── GIVEN INFORMATION ──

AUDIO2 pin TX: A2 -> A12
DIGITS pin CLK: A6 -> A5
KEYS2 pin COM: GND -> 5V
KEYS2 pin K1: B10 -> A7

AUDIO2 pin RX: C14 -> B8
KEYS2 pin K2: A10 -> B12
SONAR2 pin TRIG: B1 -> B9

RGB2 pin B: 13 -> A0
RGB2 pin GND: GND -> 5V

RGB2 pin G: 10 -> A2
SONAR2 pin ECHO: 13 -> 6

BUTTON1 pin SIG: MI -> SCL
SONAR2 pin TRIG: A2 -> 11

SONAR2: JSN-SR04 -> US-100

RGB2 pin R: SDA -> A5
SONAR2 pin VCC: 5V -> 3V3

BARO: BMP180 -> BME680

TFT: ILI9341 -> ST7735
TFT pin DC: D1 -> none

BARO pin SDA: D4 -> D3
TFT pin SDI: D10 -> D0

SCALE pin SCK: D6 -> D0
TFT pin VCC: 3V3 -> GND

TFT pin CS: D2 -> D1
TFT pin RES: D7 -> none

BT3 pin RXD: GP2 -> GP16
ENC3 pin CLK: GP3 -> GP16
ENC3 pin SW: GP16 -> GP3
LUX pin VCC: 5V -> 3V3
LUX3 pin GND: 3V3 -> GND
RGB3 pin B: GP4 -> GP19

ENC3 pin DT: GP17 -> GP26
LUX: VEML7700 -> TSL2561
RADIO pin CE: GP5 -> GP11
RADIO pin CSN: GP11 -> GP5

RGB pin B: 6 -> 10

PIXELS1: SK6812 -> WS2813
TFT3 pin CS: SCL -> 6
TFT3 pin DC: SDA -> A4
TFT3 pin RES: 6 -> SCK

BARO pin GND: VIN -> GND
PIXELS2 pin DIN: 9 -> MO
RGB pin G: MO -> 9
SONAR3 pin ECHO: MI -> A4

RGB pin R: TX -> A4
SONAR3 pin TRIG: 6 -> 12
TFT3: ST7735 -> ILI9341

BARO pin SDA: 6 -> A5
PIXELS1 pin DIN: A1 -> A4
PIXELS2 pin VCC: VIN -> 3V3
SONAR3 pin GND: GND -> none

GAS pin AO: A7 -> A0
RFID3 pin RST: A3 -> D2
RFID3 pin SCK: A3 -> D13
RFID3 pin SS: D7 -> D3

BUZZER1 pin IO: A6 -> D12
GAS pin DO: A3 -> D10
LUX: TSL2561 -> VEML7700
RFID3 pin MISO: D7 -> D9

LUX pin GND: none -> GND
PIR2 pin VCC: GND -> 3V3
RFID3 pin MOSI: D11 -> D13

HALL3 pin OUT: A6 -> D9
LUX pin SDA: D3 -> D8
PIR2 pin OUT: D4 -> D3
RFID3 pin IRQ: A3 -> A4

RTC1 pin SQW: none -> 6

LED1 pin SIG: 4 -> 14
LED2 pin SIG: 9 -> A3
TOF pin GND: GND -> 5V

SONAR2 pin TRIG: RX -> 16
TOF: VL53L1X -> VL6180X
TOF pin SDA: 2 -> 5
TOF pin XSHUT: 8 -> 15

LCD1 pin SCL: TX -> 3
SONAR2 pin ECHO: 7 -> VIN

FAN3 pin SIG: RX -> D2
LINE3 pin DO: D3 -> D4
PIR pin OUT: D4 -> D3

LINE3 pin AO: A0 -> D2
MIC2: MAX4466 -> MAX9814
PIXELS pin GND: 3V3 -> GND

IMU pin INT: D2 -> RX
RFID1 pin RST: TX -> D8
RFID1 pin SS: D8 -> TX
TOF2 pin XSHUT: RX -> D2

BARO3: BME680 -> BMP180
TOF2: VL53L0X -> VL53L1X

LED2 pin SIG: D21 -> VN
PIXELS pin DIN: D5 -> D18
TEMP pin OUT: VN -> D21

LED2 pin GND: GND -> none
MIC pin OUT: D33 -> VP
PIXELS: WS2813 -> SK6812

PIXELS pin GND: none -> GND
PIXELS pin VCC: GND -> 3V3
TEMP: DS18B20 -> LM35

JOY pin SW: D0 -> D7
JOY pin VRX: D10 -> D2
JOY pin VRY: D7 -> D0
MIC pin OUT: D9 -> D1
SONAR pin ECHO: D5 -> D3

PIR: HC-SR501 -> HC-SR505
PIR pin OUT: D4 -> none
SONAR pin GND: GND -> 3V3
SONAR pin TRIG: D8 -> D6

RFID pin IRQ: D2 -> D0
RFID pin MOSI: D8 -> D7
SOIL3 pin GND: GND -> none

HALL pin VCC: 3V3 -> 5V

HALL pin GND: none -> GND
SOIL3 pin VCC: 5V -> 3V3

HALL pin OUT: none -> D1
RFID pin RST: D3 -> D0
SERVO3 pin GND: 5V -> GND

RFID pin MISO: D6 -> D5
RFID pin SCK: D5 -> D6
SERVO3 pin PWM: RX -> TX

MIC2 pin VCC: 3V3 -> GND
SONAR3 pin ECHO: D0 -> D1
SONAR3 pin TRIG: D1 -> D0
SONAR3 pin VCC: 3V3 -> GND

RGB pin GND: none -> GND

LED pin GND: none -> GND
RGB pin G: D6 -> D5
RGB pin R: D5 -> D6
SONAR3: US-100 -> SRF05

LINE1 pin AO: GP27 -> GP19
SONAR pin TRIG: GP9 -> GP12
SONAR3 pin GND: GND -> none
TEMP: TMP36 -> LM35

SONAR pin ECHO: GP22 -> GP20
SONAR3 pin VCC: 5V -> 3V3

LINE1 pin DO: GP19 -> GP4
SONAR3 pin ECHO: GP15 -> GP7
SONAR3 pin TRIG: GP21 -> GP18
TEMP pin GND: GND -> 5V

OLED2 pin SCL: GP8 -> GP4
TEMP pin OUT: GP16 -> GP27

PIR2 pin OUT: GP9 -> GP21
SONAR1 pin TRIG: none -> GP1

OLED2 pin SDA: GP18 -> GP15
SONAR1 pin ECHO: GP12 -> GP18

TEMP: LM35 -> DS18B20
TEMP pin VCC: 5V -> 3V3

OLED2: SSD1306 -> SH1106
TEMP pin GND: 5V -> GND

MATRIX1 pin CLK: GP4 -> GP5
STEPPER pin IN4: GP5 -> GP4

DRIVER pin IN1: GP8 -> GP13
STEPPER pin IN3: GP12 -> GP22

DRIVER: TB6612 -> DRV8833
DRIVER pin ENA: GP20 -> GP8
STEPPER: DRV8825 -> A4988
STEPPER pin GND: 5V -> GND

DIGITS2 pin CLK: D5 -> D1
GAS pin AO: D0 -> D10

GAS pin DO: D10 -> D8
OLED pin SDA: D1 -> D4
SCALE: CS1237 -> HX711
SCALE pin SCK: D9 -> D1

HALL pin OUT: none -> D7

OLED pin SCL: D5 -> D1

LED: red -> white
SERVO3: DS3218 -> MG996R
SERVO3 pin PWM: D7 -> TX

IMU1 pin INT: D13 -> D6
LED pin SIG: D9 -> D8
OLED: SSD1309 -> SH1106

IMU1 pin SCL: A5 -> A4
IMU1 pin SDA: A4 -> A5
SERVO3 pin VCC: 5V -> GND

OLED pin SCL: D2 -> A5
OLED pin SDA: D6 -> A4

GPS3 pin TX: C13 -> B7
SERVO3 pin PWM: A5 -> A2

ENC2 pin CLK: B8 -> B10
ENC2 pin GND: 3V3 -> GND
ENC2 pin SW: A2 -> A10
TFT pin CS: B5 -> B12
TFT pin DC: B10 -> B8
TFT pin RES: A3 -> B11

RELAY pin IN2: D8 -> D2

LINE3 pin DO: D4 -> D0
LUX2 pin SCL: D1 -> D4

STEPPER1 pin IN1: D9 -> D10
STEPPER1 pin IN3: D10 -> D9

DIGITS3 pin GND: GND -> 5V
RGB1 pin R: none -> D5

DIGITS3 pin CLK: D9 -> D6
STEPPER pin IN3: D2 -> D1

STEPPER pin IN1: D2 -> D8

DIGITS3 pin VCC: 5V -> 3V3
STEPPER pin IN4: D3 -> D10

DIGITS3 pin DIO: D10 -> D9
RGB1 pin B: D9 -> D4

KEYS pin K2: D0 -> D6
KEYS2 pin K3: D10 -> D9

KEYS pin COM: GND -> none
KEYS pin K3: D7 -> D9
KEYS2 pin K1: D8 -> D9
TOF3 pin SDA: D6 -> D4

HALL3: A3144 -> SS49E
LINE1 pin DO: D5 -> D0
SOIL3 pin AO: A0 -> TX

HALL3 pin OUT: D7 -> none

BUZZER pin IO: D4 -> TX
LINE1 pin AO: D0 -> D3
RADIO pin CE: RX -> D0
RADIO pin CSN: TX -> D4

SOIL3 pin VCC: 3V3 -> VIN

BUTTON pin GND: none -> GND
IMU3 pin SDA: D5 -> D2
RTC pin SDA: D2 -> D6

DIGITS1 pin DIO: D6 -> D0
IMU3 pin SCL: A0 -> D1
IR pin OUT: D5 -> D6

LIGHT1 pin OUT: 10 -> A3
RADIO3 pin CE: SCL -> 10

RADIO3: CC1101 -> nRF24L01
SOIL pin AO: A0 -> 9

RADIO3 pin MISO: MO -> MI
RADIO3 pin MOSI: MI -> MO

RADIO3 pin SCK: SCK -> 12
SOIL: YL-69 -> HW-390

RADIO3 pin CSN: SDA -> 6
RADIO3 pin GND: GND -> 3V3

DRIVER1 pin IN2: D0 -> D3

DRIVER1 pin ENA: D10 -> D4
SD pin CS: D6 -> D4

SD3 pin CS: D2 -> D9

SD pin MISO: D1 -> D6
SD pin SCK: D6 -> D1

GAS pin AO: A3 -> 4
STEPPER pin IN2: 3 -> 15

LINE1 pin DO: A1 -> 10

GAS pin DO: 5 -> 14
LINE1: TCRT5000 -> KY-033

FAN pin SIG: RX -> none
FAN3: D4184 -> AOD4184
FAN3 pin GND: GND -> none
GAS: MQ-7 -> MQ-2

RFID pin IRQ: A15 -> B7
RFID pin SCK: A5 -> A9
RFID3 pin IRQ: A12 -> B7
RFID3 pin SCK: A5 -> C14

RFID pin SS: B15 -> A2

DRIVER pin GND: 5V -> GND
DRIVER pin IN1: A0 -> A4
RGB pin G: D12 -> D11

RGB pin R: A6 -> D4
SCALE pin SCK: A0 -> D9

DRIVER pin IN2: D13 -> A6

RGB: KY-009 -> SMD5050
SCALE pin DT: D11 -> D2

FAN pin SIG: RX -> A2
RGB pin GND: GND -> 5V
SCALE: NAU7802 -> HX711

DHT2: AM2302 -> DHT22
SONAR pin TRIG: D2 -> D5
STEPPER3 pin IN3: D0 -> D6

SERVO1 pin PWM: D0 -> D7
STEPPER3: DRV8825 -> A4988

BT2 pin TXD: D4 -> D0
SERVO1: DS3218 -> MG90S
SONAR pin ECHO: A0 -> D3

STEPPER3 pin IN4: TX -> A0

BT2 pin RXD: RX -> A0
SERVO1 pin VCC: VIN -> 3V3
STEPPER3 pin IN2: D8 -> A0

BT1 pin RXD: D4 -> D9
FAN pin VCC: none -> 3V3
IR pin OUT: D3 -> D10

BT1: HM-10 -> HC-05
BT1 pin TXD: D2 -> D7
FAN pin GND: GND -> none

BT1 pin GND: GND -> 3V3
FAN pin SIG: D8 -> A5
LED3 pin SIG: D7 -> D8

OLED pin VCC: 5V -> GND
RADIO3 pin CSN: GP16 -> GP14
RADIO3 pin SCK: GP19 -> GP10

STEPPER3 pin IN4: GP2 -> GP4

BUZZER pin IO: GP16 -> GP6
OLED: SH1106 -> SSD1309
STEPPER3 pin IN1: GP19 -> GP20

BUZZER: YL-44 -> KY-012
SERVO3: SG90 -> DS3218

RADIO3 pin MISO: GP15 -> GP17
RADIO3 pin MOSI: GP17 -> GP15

───

WORK INSTRUCTIONS: Could you set down, word for word, only the lines above from the line with "LED2 pin SIG: D21 -> VN" to the line with "OLED2 pin SCL: GP8 -> GP4", including both?

SOLUTION FOR THIS TASK:
LED2 pin SIG: D21 -> VN
PIXELS pin DIN: D5 -> D18
TEMP pin OUT: VN -> D21

LED2 pin GND: GND -> none
MIC pin OUT: D33 -> VP
PIXELS: WS2813 -> SK6812

PIXELS pin GND: none -> GND
PIXELS pin VCC: GND -> 3V3
TEMP: DS18B20 -> LM35

JOY pin SW: D0 -> D7
JOY pin VRX: D10 -> D2
JOY pin VRY: D7 -> D0
MIC pin OUT: D9 -> D1
SONAR pin ECHO: D5 -> D3

PIR: HC-SR501 -> HC-SR505
PIR pin OUT: D4 -> none
SONAR pin GND: GND -> 3V3
SONAR pin TRIG: D8 -> D6

RFID pin IRQ: D2 -> D0
RFID pin MOSI: D8 -> D7
SOIL3 pin GND: GND -> none

HALL pin VCC: 3V3 -> 5V

HALL pin GND: none -> GND
SOIL3 pin VCC: 5V -> 3V3

HALL pin OUT: none -> D1
RFID pin RST: D3 -> D0
SERVO3 pin GND: 5V -> GND

RFID pin MISO: D6 -> D5
RFID pin SCK: D5 -> D6
SERVO3 pin PWM: RX -> TX

MIC2 pin VCC: 3V3 -> GND
SONAR3 pin ECHO: D0 -> D1
SONAR3 pin TRIG: D1 -> D0
SONAR3 pin VCC: 3V3 -> GND

RGB pin GND: none -> GND

LED pin GND: none -> GND
RGB pin G: D6 -> D5
RGB pin R: D5 -> D6
SONAR3: US-100 -> SRF05

LINE1 pin AO: GP27 -> GP19
SONAR pin TRIG: GP9 -> GP12
SONAR3 pin GND: GND -> none
TEMP: TMP36 -> LM35

SONAR pin ECHO: GP22 -> GP20
SONAR3 pin VCC: 5V -> 3V3

LINE1 pin DO: GP19 -> GP4
SONAR3 pin ECHO: GP15 -> GP7
SONAR3 pin TRIG: GP21 -> GP18
TEMP pin GND: GND -> 5V

OLED2 pin SCL: GP8 -> GP4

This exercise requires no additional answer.